## WORK TO COMPLETE
Beneath this sentence is a set of records; write each of them out exactly.

## DATA SECTION
=-=-=

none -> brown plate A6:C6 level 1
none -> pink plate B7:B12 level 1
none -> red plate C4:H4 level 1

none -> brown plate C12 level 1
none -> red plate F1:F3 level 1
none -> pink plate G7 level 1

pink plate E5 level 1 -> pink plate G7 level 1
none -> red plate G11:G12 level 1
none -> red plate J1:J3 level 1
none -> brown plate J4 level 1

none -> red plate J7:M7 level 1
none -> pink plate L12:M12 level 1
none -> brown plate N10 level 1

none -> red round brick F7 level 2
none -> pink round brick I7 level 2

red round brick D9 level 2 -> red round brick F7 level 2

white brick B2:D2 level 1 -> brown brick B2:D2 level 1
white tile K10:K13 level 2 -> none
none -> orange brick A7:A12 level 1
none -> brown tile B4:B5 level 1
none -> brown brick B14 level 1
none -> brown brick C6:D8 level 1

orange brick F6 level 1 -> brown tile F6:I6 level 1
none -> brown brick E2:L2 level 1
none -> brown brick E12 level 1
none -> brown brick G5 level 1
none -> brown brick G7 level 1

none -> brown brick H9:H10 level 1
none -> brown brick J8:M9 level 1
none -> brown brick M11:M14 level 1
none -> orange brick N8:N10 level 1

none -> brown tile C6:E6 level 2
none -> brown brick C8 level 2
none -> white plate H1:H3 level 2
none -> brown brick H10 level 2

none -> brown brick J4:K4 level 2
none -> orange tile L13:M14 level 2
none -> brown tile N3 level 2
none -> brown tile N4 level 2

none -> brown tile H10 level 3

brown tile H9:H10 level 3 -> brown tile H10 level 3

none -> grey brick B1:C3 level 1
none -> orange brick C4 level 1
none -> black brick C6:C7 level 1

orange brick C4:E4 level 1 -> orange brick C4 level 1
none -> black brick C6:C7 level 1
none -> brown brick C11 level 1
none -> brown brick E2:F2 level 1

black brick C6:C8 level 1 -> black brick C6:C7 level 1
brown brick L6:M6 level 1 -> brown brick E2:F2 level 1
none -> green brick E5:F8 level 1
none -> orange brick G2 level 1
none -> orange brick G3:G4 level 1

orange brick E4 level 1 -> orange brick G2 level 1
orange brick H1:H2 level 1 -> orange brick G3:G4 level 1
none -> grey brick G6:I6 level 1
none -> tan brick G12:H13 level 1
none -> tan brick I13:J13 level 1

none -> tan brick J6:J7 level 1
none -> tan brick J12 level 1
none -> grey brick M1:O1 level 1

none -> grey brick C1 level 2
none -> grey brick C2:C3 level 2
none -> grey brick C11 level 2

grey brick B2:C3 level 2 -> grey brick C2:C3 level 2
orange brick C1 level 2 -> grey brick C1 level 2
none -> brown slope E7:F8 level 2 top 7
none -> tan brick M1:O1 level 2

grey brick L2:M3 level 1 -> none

=-=-=

## RESPONSE FOR THIS EXERCISE
none -> brown plate A6:C6 level 1
none -> pink plate B7:B12 level 1
none -> red plate C4:H4 level 1

none -> brown plate C12 level 1
none -> red plate F1:F3 level 1
none -> pink plate G7 level 1

pink plate E5 level 1 -> pink plate G7 level 1
none -> red plate G11:G12 level 1
none -> red plate J1:J3 level 1
none -> brown plate J4 level 1

none -> red plate J7:M7 level 1
none -> pink plate L12:M12 level 1
none -> brown plate N10 level 1

none -> red round brick F7 level 2
none -> pink round brick I7 level 2

red round brick D9 level 2 -> red round brick F7 level 2

white brick B2:D2 level 1 -> brown brick B2:D2 level 1
white tile K10:K13 level 2 -> none
none -> orange brick A7:A12 level 1
none -> brown tile B4:B5 level 1
none -> brown brick B14 level 1
none -> brown brick C6:D8 level 1

orange brick F6 level 1 -> brown tile F6:I6 level 1
none -> brown brick E2:L2 level 1
none -> brown brick E12 level 1
none -> brown brick G5 level 1
none -> brown brick G7 level 1

none -> brown brick H9:H10 level 1
none -> brown brick J8:M9 level 1
none -> brown brick M11:M14 level 1
none -> orange brick N8:N10 level 1

none -> brown tile C6:E6 level 2
none -> brown brick C8 level 2
none -> white plate H1:H3 level 2
none -> brown brick H10 level 2

none -> brown brick J4:K4 level 2
none -> orange tile L13:M14 level 2
none -> brown tile N3 level 2
none -> brown tile N4 level 2

none -> brown tile H10 level 3

brown tile H9:H10 level 3 -> brown tile H10 level 3

none -> grey brick B1:C3 level 1
none -> orange brick C4 level 1
none -> black brick C6:C7 level 1

orange brick C4:E4 level 1 -> orange brick C4 level 1
none -> black brick C6:C7 level 1
none -> brown brick C11 level 1
none -> brown brick E2:F2 level 1

black brick C6:C8 level 1 -> black brick C6:C7 level 1
brown brick L6:M6 level 1 -> brown brick E2:F2 level 1
none -> green brick E5:F8 level 1
none -> orange brick G2 level 1
none -> orange brick G3:G4 level 1

orange brick E4 level 1 -> orange brick G2 level 1
orange brick H1:H2 level 1 -> orange brick G3:G4 level 1
none -> grey brick G6:I6 level 1
none -> tan brick G12:H13 level 1
none -> tan brick I13:J13 level 1

none -> tan brick J6:J7 level 1
none -> tan brick J12 level 1
none -> grey brick M1:O1 level 1

none -> grey brick C1 level 2
none -> grey brick C2:C3 level 2
none -> grey brick C11 level 2

grey brick B2:C3 level 2 -> grey brick C2:C3 level 2
orange brick C1 level 2 -> grey brick C1 level 2
none -> brown slope E7:F8 level 2 top 7
none -> tan brick M1:O1 level 2

grey brick L2:M3 level 1 -> none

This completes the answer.